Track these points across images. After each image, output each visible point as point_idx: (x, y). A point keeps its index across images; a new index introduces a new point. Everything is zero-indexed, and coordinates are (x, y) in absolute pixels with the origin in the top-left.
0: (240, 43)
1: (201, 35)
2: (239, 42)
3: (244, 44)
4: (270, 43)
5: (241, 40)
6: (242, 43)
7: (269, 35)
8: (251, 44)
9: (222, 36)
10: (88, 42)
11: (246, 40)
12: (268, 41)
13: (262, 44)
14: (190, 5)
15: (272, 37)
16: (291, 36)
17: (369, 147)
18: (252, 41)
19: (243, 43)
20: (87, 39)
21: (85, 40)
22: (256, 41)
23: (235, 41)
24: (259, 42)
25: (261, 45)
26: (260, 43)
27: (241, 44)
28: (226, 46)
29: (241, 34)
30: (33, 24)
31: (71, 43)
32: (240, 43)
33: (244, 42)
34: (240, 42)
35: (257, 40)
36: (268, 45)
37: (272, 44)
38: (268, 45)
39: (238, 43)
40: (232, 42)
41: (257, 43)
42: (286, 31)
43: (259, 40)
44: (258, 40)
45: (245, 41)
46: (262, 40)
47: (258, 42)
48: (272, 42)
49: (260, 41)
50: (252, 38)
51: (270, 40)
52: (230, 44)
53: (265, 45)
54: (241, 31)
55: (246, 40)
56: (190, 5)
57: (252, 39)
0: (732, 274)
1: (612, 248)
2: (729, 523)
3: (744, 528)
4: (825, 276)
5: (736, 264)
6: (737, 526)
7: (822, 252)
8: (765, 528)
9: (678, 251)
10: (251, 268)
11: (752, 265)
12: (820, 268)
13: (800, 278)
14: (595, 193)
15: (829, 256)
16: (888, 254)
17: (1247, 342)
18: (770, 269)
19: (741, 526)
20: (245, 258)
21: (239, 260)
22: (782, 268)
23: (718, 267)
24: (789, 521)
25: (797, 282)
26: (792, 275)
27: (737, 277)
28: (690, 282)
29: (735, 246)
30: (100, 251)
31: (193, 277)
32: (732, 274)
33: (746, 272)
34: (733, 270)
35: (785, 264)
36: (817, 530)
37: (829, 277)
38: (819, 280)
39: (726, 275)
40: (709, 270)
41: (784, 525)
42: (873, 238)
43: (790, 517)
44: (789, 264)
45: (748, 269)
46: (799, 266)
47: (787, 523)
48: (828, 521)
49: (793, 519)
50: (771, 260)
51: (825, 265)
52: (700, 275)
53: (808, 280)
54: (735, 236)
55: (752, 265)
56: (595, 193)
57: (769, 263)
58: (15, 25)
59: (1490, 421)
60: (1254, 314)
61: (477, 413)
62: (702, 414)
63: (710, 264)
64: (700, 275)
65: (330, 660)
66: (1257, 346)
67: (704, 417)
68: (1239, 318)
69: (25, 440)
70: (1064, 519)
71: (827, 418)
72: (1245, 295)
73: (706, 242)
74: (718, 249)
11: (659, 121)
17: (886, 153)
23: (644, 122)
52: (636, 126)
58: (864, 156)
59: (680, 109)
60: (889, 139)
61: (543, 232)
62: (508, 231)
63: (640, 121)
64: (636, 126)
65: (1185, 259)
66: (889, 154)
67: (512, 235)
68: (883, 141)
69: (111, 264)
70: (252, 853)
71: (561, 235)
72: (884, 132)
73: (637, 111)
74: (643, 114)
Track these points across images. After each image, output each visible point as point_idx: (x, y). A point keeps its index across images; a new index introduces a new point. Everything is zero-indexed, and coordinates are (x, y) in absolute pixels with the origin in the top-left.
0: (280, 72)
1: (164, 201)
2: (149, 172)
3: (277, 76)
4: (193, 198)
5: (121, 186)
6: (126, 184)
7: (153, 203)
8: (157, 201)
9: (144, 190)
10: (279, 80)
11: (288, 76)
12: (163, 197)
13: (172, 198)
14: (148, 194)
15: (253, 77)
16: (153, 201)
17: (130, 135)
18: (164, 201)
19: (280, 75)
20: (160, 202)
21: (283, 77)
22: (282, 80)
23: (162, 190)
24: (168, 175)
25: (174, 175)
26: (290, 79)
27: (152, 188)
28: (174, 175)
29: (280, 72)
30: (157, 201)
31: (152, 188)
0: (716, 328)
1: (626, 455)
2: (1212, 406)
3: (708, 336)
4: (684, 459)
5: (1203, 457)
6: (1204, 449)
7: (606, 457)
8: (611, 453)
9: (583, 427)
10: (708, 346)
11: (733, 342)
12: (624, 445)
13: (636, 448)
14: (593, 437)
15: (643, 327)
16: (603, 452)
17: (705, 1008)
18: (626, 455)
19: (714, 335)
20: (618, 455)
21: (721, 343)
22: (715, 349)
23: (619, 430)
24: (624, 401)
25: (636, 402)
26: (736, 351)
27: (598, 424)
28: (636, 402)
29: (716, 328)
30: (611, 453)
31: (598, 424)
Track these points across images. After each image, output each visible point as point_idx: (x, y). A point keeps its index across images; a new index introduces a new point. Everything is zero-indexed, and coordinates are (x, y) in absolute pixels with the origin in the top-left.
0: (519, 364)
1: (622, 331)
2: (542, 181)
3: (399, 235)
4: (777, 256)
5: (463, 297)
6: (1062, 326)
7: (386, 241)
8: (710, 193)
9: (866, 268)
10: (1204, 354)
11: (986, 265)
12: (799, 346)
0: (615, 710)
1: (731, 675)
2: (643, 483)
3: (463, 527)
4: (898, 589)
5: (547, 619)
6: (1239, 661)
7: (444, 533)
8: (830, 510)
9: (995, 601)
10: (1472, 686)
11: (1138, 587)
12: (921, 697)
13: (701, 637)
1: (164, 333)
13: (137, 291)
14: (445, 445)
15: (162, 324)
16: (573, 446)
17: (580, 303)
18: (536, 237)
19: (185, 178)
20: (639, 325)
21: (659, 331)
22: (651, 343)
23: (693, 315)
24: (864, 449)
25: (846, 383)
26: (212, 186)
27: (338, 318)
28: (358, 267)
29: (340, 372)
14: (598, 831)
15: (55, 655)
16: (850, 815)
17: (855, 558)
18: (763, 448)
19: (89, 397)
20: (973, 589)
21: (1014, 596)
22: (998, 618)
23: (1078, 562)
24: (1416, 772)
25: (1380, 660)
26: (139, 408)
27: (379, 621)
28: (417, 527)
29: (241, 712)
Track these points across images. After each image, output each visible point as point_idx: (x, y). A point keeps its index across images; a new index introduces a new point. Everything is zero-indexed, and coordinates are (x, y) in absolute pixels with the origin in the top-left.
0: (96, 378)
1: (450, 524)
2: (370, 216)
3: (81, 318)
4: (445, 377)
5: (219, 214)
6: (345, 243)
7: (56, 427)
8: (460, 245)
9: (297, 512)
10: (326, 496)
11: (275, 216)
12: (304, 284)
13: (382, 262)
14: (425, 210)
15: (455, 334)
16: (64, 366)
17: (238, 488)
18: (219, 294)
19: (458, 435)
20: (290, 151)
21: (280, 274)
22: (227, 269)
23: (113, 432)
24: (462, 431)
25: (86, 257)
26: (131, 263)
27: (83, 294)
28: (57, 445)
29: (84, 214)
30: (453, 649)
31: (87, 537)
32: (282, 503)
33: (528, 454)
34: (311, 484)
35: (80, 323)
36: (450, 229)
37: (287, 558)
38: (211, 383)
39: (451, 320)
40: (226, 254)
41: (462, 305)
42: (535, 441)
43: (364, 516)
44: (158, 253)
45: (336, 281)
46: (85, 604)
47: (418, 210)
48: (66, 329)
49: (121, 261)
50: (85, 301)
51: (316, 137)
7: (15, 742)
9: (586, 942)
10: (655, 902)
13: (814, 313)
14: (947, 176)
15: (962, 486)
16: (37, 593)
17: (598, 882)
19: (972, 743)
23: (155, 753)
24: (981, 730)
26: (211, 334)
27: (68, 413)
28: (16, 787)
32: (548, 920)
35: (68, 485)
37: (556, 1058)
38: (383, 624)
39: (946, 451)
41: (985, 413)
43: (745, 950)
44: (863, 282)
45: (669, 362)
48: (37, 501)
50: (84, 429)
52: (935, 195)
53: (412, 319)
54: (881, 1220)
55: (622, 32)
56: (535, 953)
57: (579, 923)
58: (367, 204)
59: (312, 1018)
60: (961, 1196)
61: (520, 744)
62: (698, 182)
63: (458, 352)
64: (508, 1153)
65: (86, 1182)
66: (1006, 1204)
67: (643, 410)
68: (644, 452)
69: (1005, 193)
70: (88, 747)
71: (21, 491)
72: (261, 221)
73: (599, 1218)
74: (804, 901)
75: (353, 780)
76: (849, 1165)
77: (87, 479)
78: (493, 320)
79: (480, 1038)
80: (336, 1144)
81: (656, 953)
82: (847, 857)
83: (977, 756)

┄┄┄┄┄┄┄┄┄┄┄┄┄┄┄┄┄┄┄┄

Output the lines above, from the first one through the line that contains "42: (873, 238)", as a Markdown table with a Row column holding the row number and a Text column holding the line. Include both ends and leave out any blank lines.

| Row | Text |
|---|---|
| 1 | Track these points across images. After each image, output each visible point as point_idx: (x, y). A point keeps its index across images; a new index introduces a new point. Everything is zero-indexed, and coordinates are (x, y) in absolute pixels with the origin in the top-left. |
| 2 | 0: (240, 43) |
| 3 | 1: (201, 35) |
| 4 | 2: (239, 42) |
| 5 | 3: (244, 44) |
| 6 | 4: (270, 43) |
| 7 | 5: (241, 40) |
| 8 | 6: (242, 43) |
| 9 | 7: (269, 35) |
| 10 | 8: (251, 44) |
| 11 | 9: (222, 36) |
| 12 | 10: (88, 42) |
| 13 | 11: (246, 40) |
| 14 | 12: (268, 41) |
| 15 | 13: (262, 44) |
| 16 | 14: (190, 5) |
| 17 | 15: (272, 37) |
| 18 | 16: (291, 36) |
| 19 | 17: (369, 147) |
| 20 | 18: (252, 41) |
| 21 | 19: (243, 43) |
| 22 | 20: (87, 39) |
| 23 | 21: (85, 40) |
| 24 | 22: (256, 41) |
| 25 | 23: (235, 41) |
| 26 | 24: (259, 42) |
| 27 | 25: (261, 45) |
| 28 | 26: (260, 43) |
| 29 | 27: (241, 44) |
| 30 | 28: (226, 46) |
| 31 | 29: (241, 34) |
| 32 | 30: (33, 24) |
| 33 | 31: (71, 43) |
| 34 | 32: (240, 43) |
| 35 | 33: (244, 42) |
| 36 | 34: (240, 42) |
| 37 | 35: (257, 40) |
| 38 | 36: (268, 45) |
| 39 | 37: (272, 44) |
| 40 | 38: (268, 45) |
| 41 | 39: (238, 43) |
| 42 | 40: (232, 42) |
| 43 | 41: (257, 43) |
| 44 | 42: (286, 31) |
| 45 | 43: (259, 40) |
| 46 | 44: (258, 40) |
| 47 | 45: (245, 41) |
| 48 | 46: (262, 40) |
| 49 | 47: (258, 42) |
| 50 | 48: (272, 42) |
| 51 | 49: (260, 41) |
| 52 | 50: (252, 38) |
| 53 | 51: (270, 40) |
| 54 | 52: (230, 44) |
| 55 | 53: (265, 45) |
| 56 | 54: (241, 31) |
| 57 | 55: (246, 40) |
| 58 | 56: (190, 5) |
| 59 | 57: (252, 39) |
| 60 | 0: (732, 274) |
| 61 | 1: (612, 248) |
| 62 | 2: (729, 523) |
| 63 | 3: (744, 528) |
| 64 | 4: (825, 276) |
| 65 | 5: (736, 264) |
| 66 | 6: (737, 526) |
| 67 | 7: (822, 252) |
| 68 | 8: (765, 528) |
| 69 | 9: (678, 251) |
| 70 | 10: (251, 268) |
| 71 | 11: (752, 265) |
| 72 | 12: (820, 268) |
| 73 | 13: (800, 278) |
| 74 | 14: (595, 193) |
| 75 | 15: (829, 256) |
| 76 | 16: (888, 254) |
| 77 | 17: (1247, 342) |
| 78 | 18: (770, 269) |
| 79 | 19: (741, 526) |
| 80 | 20: (245, 258) |
| 81 | 21: (239, 260) |
| 82 | 22: (782, 268) |
| 83 | 23: (718, 267) |
| 84 | 24: (789, 521) |
| 85 | 25: (797, 282) |
| 86 | 26: (792, 275) |
| 87 | 27: (737, 277) |
| 88 | 28: (690, 282) |
| 89 | 29: (735, 246) |
| 90 | 30: (100, 251) |
| 91 | 31: (193, 277) |
| 92 | 32: (732, 274) |
| 93 | 33: (746, 272) |
| 94 | 34: (733, 270) |
| 95 | 35: (785, 264) |
| 96 | 36: (817, 530) |
| 97 | 37: (829, 277) |
| 98 | 38: (819, 280) |
| 99 | 39: (726, 275) |
| 100 | 40: (709, 270) |
| 101 | 41: (784, 525) |
| 102 | 42: (873, 238) |